**Work order**
The pictures must be left out, while the rest of the data is copied exactly.

**Supplied data**
▼
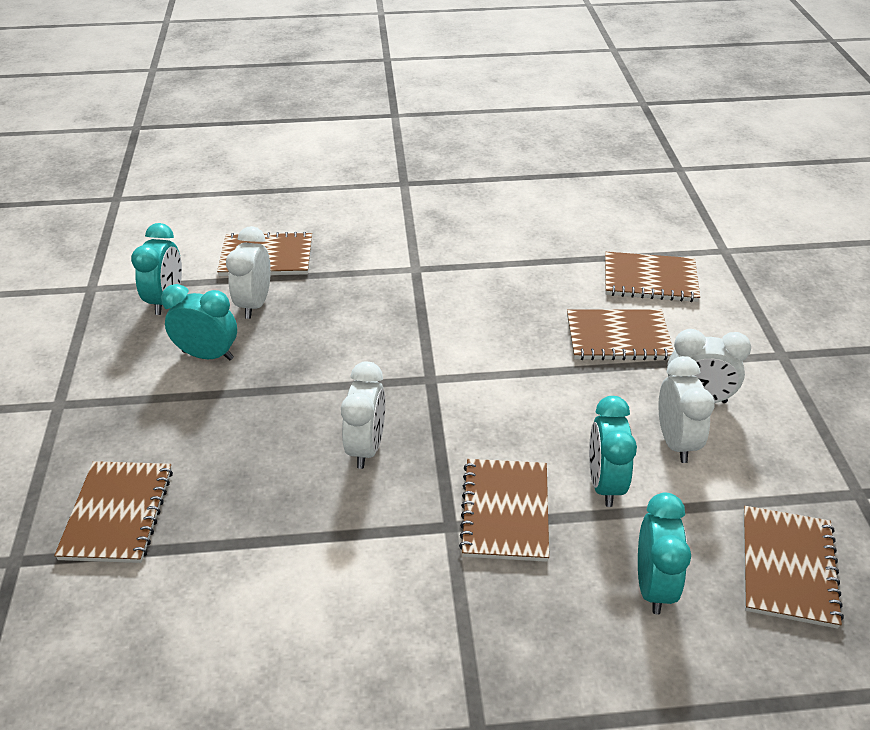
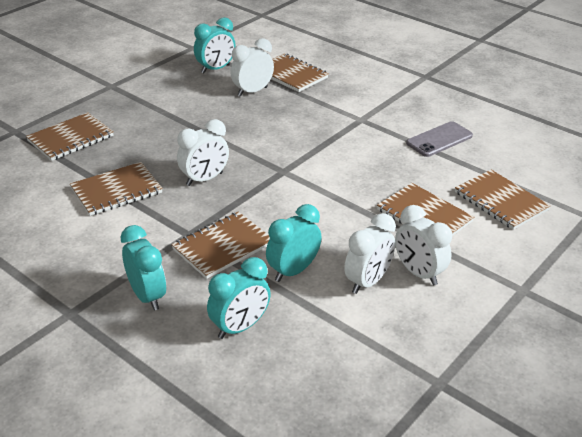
camera: 45 degrees right, 5 degrees down
(208, 355) = (197, 101): turquoise clock -> turquoise clock (147, 296)
(515, 247) = (439, 139): none -> grey phone
(788, 567) = (326, 377): brown notebook -> brown notebook (116, 191)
▲
**Your solution**
camera: 45 degrees right, 5 degrees down
(208, 355) = (197, 101): turquoise clock -> turquoise clock (147, 296)
(515, 247) = (439, 139): none -> grey phone
(788, 567) = (326, 377): brown notebook -> brown notebook (116, 191)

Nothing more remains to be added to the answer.